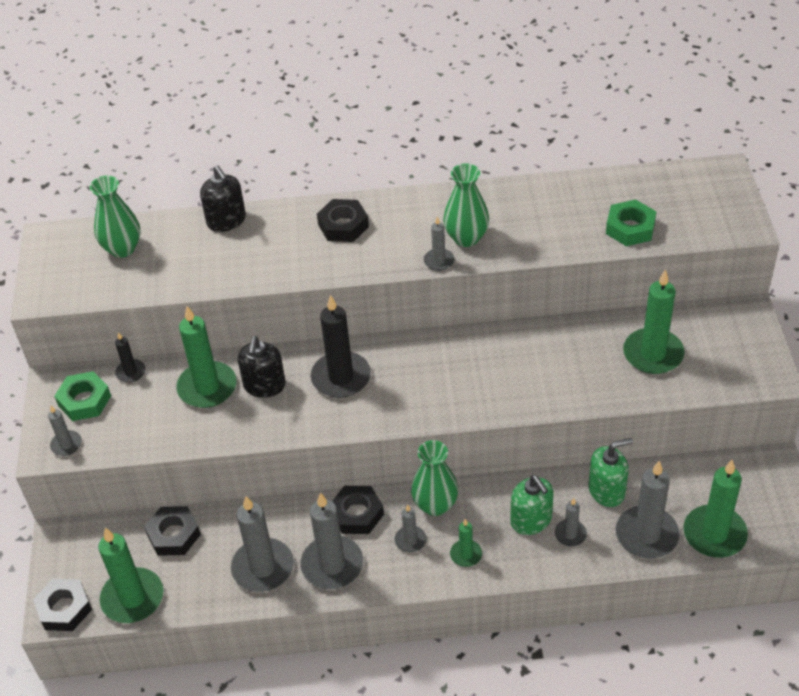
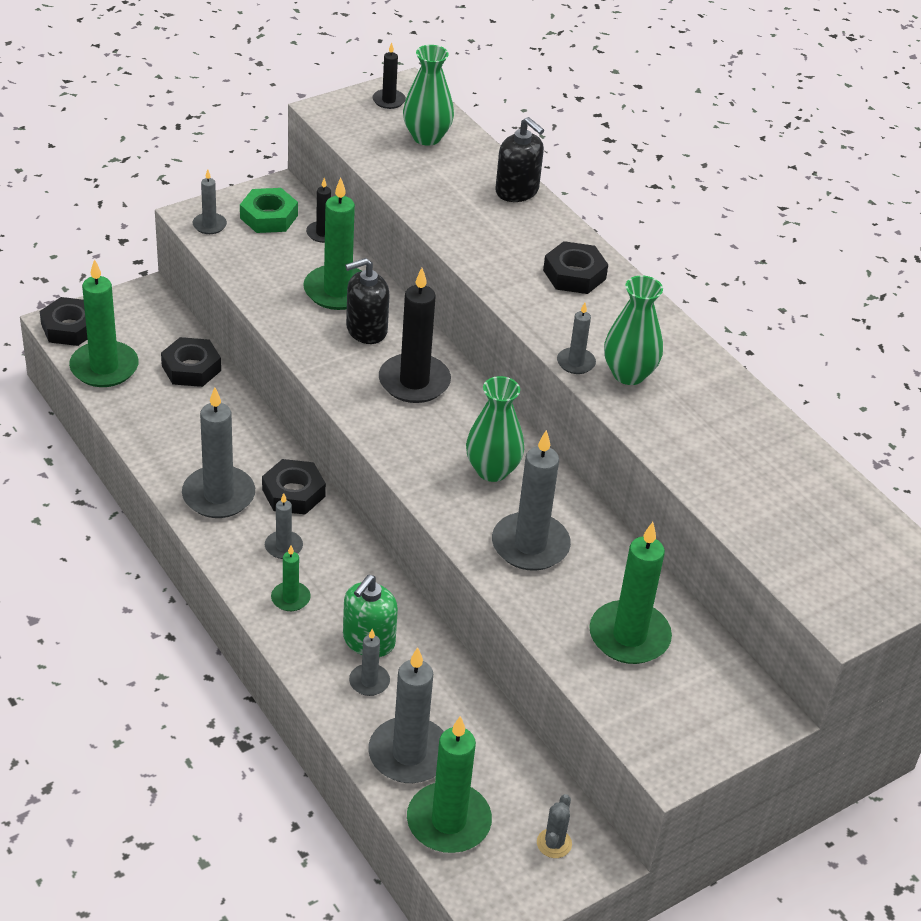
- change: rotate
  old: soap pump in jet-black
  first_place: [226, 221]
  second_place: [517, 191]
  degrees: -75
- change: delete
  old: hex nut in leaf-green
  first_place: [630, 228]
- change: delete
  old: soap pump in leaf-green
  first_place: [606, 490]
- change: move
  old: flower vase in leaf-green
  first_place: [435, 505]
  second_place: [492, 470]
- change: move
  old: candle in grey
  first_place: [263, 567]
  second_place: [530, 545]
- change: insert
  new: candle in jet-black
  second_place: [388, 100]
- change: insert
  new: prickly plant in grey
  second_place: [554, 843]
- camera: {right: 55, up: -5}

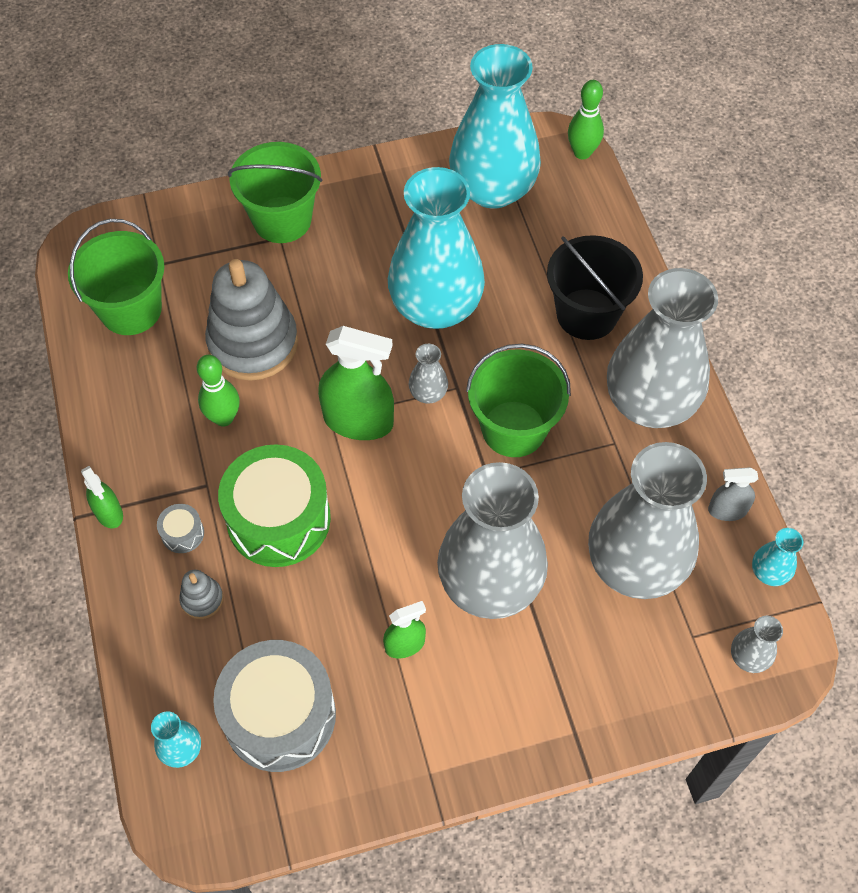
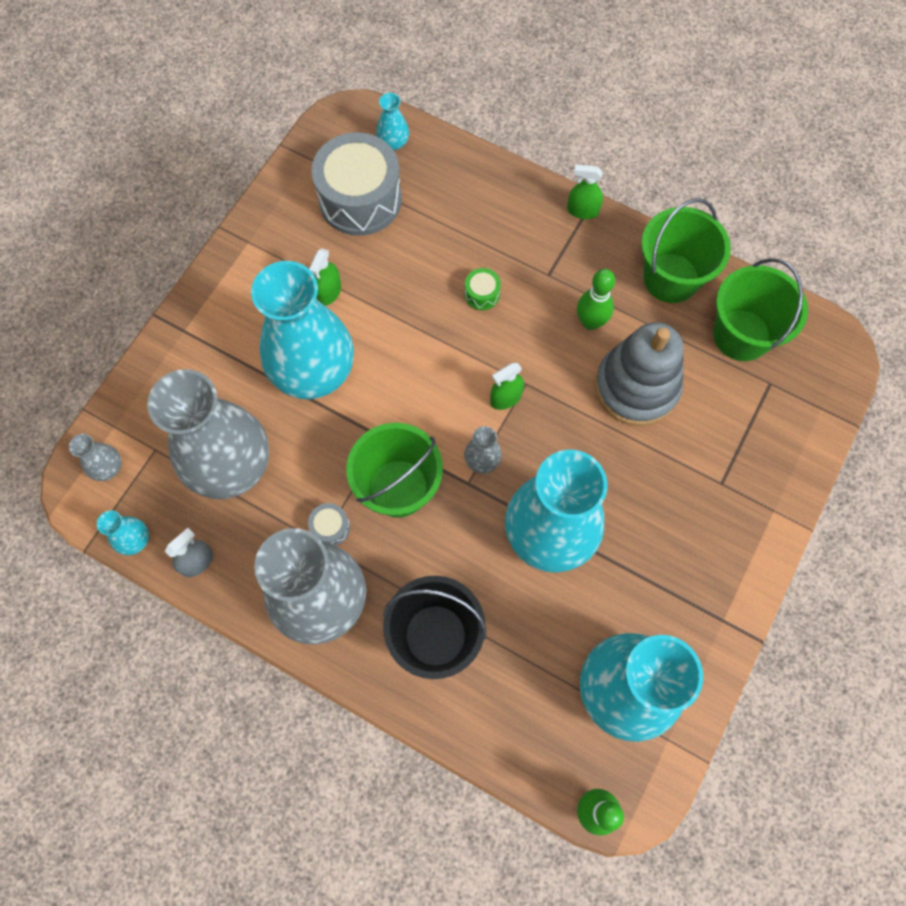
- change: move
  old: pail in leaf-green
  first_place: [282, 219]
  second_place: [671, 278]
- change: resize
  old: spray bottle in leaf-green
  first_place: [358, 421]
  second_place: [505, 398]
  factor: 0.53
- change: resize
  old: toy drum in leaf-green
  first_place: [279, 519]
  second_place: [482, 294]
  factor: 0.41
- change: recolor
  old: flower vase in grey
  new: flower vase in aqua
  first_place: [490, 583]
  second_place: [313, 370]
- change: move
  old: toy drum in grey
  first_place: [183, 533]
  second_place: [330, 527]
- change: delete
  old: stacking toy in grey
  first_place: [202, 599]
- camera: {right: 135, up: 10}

——————

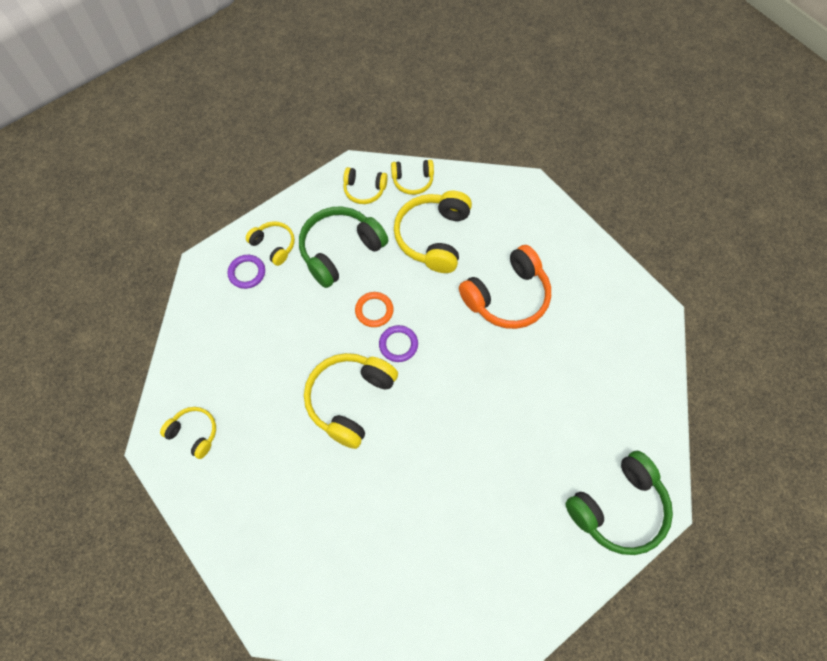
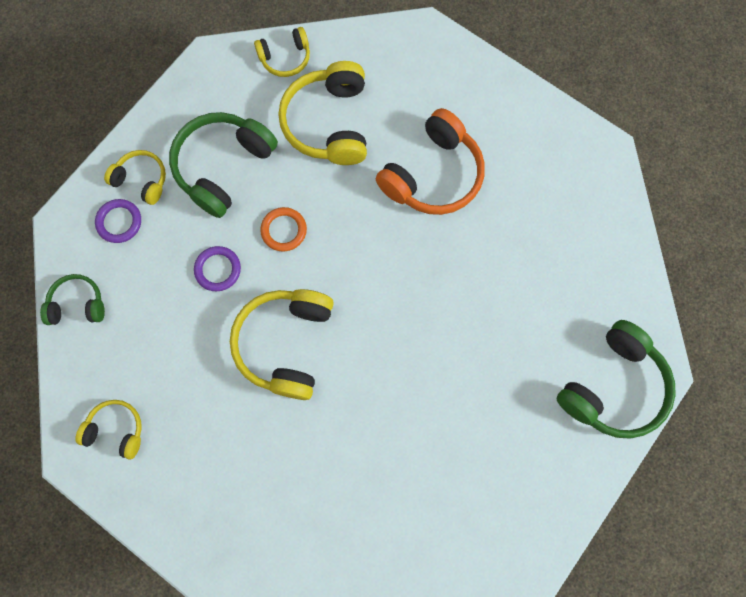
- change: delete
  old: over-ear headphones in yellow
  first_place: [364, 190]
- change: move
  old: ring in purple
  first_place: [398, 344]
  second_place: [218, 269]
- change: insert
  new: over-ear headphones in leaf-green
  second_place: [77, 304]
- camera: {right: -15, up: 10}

——————

• [Problem] Copy whichever lines above contain the string "candle".

• [Result of the task]
  old: candle in grey
  new: candle in jet-black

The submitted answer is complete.